What is expected
For every line below, output the text exactly and leave out images.

.....

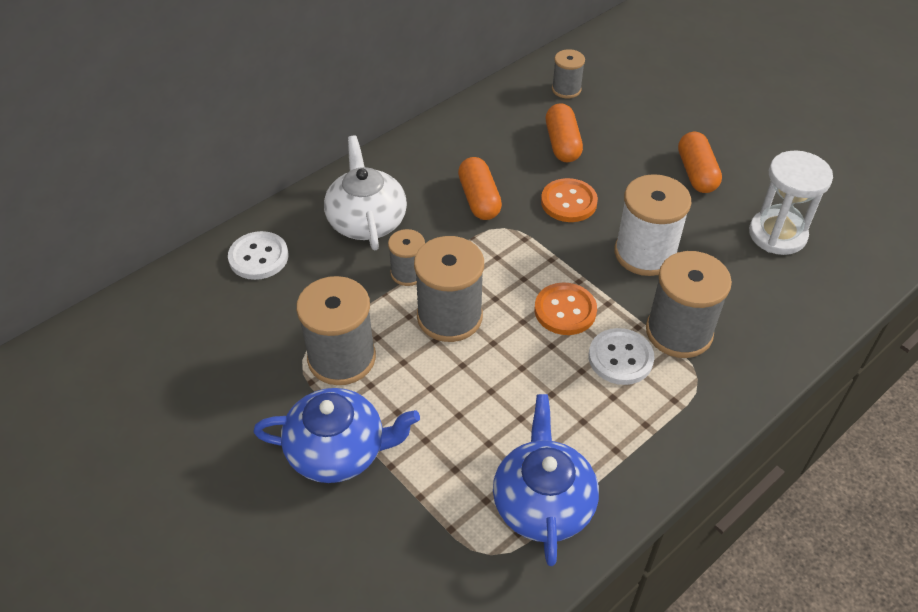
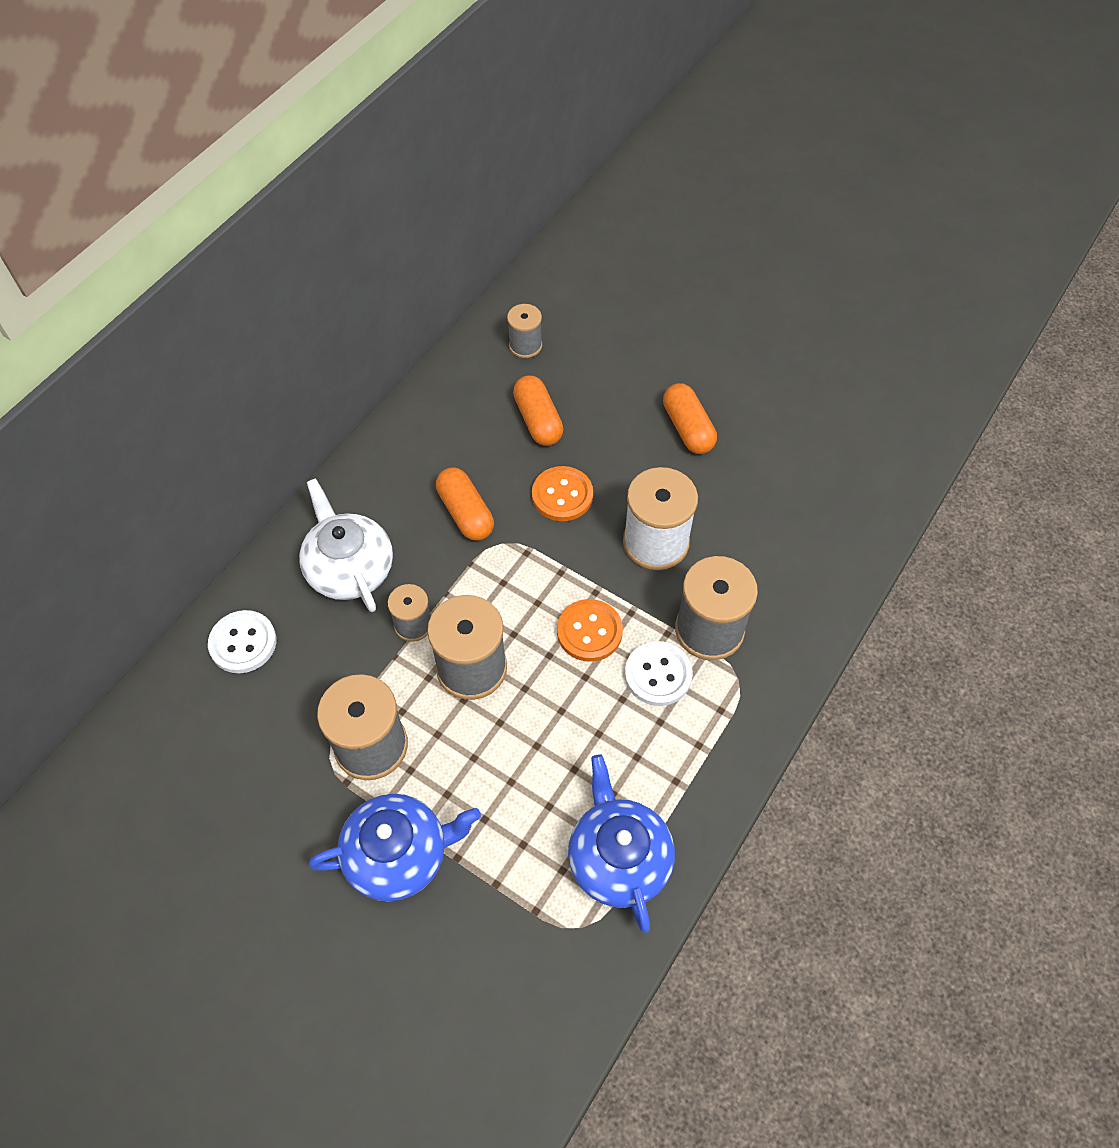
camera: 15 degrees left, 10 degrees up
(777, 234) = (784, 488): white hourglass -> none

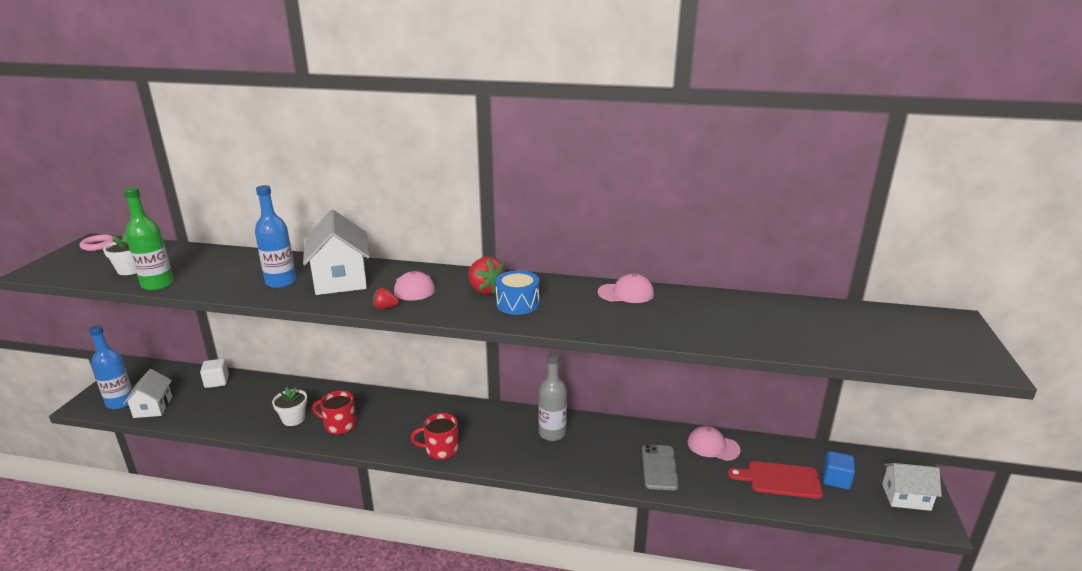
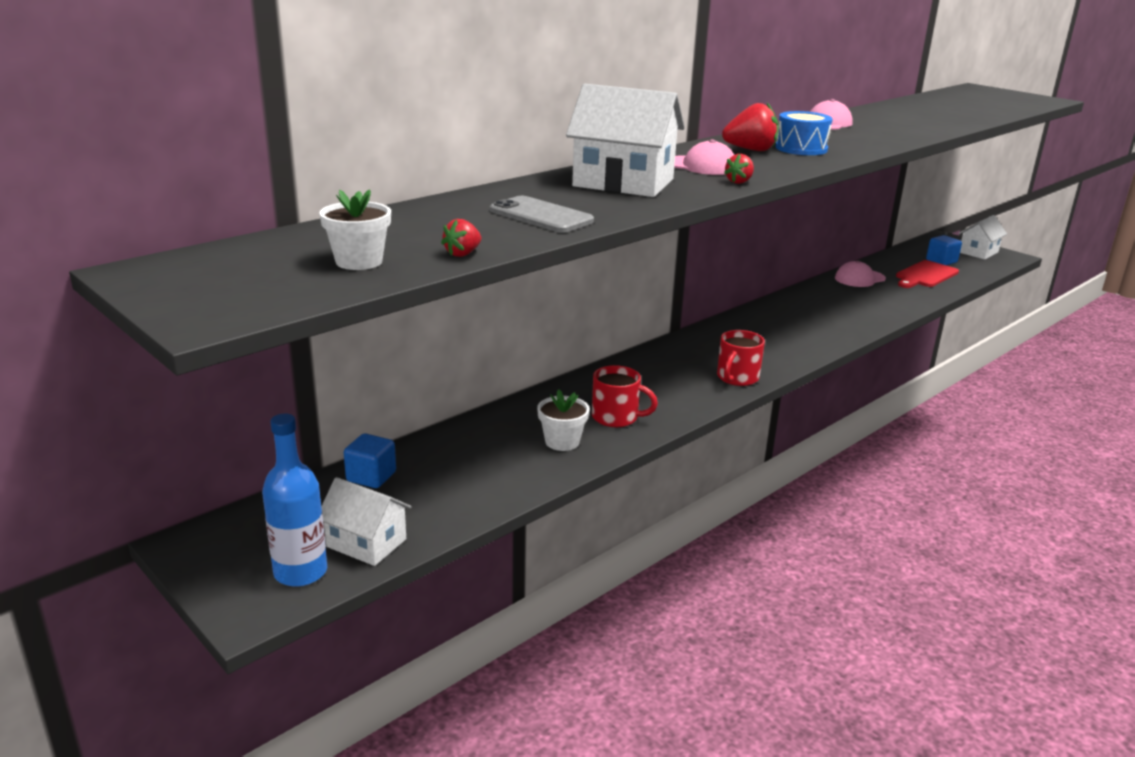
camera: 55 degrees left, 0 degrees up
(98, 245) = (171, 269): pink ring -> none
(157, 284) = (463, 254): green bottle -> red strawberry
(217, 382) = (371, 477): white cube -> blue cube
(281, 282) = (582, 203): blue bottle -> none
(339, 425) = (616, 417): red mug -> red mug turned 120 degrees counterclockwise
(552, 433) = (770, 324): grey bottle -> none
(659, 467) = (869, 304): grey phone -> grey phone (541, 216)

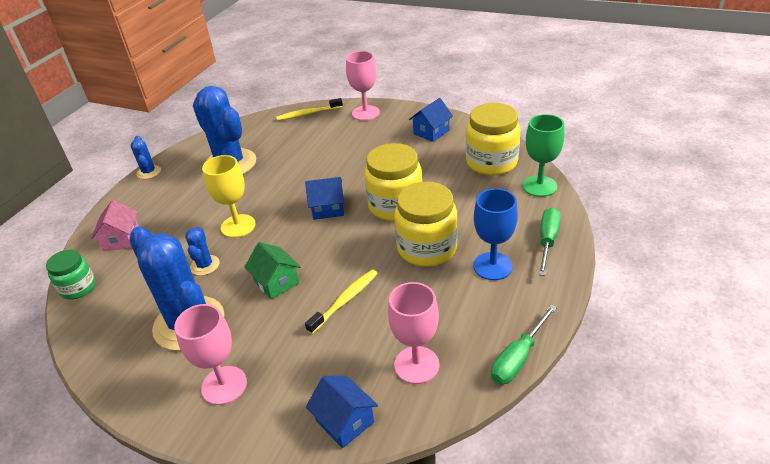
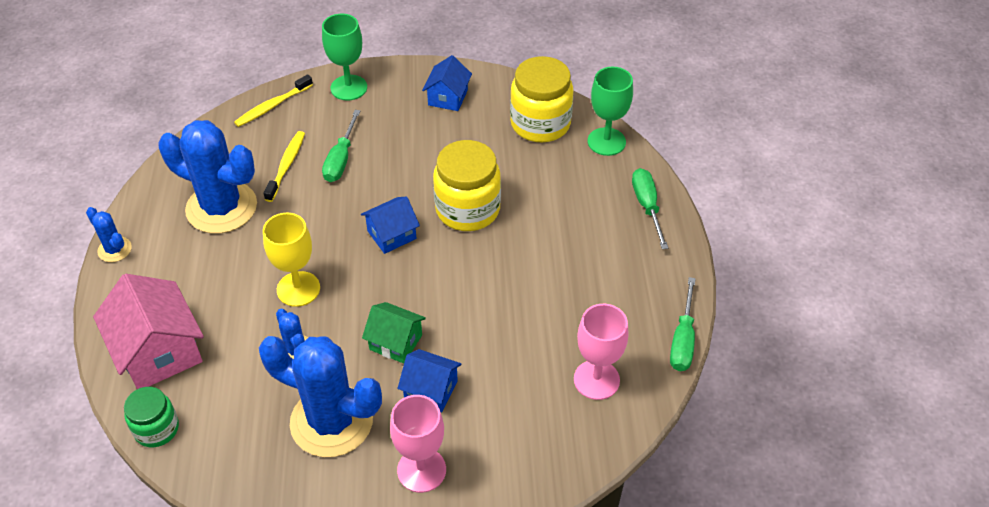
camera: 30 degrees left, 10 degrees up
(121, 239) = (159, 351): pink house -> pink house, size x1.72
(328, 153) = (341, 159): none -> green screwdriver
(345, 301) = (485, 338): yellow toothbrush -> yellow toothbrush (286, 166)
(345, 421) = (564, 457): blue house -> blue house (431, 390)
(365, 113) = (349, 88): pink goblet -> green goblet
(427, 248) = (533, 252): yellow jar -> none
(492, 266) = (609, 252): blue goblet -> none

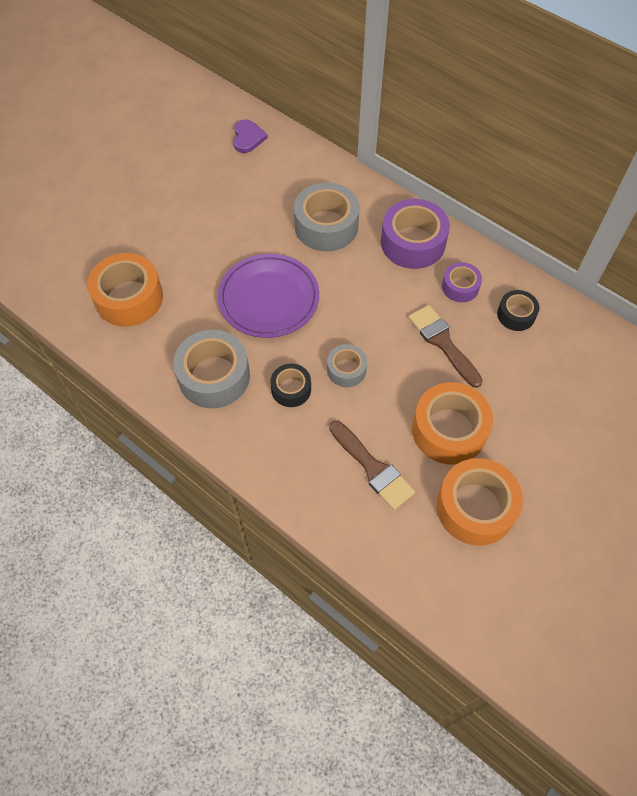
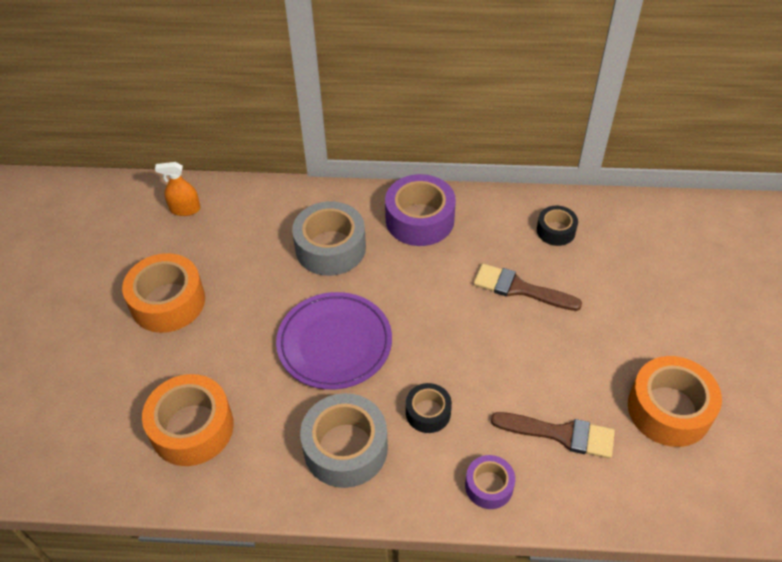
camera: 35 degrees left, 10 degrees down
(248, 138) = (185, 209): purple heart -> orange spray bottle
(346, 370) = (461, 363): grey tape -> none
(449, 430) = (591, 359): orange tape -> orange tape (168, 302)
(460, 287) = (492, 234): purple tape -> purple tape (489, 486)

.....

Result for this exercise
camera: 15 degrees left, 10 degrees up
(777, 234) = (784, 488): white hourglass -> none

camera: 55 degrees left, 0 degrees up
(98, 245) = (171, 269): pink ring -> none
(157, 284) = (463, 254): green bottle -> red strawberry
(217, 382) = (371, 477): white cube -> blue cube
(281, 282) = (582, 203): blue bottle -> none
(339, 425) = (616, 417): red mug -> red mug turned 120 degrees counterclockwise
(552, 433) = (770, 324): grey bottle -> none
(659, 467) = (869, 304): grey phone -> grey phone (541, 216)

camera: 30 degrees left, 10 degrees up
(121, 239) = (159, 351): pink house -> pink house, size x1.72
(328, 153) = (341, 159): none -> green screwdriver
(345, 301) = (485, 338): yellow toothbrush -> yellow toothbrush (286, 166)
(345, 421) = (564, 457): blue house -> blue house (431, 390)
(365, 113) = (349, 88): pink goblet -> green goblet
(427, 248) = (533, 252): yellow jar -> none
(492, 266) = (609, 252): blue goblet -> none

camera: 35 degrees left, 10 degrees down
(248, 138) = (185, 209): purple heart -> orange spray bottle
(346, 370) = (461, 363): grey tape -> none
(449, 430) = (591, 359): orange tape -> orange tape (168, 302)
(460, 287) = (492, 234): purple tape -> purple tape (489, 486)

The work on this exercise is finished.